**EXERCISE GOAL:**
Across the material below, how many lines hold the word "purple"? Only the number should be given.

**INFORMATION PROVIDED:**

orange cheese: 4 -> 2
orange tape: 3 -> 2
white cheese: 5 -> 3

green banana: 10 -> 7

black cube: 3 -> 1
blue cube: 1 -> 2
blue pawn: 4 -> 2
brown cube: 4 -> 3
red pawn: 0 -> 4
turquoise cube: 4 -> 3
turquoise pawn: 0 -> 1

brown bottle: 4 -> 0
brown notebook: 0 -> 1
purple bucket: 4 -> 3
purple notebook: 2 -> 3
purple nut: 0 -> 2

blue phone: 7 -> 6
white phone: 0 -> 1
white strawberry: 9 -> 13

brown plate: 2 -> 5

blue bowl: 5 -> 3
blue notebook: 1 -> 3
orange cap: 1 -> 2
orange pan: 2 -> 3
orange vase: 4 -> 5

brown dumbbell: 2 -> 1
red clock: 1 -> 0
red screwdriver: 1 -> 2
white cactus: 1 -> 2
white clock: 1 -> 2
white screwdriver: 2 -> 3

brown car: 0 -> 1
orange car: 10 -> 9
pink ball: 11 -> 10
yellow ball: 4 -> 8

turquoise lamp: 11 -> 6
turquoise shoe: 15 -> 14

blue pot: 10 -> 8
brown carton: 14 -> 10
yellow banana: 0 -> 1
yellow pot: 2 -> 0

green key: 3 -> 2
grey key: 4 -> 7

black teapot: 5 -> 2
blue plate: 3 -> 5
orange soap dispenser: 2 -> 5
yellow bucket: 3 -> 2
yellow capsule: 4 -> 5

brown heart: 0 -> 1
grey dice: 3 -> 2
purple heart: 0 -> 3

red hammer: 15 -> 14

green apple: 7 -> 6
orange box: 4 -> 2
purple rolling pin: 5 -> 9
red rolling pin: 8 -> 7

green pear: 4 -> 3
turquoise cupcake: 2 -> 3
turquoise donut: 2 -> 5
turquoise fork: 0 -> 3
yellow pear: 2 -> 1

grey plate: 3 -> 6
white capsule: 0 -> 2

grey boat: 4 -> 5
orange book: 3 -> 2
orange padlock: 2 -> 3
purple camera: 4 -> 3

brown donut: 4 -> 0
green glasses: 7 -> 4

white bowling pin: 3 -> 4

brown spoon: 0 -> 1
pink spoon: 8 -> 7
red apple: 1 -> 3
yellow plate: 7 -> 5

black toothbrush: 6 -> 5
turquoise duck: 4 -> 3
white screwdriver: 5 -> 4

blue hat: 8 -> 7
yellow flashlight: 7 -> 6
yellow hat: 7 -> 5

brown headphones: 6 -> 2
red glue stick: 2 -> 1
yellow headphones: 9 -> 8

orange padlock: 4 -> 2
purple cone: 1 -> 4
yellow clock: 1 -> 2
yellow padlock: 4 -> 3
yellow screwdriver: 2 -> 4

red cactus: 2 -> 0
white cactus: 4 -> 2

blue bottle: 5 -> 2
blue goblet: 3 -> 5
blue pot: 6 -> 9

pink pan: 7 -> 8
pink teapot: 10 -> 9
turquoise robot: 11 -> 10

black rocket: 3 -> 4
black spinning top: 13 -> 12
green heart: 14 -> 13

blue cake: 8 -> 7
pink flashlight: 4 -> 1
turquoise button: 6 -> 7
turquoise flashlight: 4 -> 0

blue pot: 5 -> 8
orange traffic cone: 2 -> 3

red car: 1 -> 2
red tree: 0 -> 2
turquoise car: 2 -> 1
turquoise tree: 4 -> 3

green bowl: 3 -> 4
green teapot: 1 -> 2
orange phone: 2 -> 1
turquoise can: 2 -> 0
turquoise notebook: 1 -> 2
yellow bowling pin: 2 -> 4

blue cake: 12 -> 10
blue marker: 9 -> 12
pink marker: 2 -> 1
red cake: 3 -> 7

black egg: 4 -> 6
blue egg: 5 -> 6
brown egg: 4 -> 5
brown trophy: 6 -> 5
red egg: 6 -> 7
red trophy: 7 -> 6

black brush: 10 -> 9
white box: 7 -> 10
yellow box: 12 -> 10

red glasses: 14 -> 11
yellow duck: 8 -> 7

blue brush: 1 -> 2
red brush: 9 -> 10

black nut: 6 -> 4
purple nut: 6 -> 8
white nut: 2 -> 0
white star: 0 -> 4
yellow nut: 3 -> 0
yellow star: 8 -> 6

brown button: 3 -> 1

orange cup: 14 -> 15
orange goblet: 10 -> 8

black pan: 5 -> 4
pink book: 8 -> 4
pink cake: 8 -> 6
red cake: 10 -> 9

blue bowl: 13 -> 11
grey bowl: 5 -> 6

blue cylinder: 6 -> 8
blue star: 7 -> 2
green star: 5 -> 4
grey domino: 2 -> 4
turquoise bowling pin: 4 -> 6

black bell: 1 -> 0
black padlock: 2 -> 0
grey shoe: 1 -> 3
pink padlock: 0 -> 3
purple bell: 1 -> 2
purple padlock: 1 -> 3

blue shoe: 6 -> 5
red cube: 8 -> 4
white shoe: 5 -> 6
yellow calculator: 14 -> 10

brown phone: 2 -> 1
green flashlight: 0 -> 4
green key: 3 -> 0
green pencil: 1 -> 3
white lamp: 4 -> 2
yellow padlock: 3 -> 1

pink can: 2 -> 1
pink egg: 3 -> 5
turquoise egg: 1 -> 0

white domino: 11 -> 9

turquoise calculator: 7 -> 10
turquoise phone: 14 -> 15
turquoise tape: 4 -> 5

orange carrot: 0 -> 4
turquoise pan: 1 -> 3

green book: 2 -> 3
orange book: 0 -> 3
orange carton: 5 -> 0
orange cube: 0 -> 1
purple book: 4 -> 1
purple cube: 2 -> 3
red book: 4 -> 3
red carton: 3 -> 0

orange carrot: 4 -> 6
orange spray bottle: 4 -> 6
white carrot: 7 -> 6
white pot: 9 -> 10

**ANSWER AREA:**
12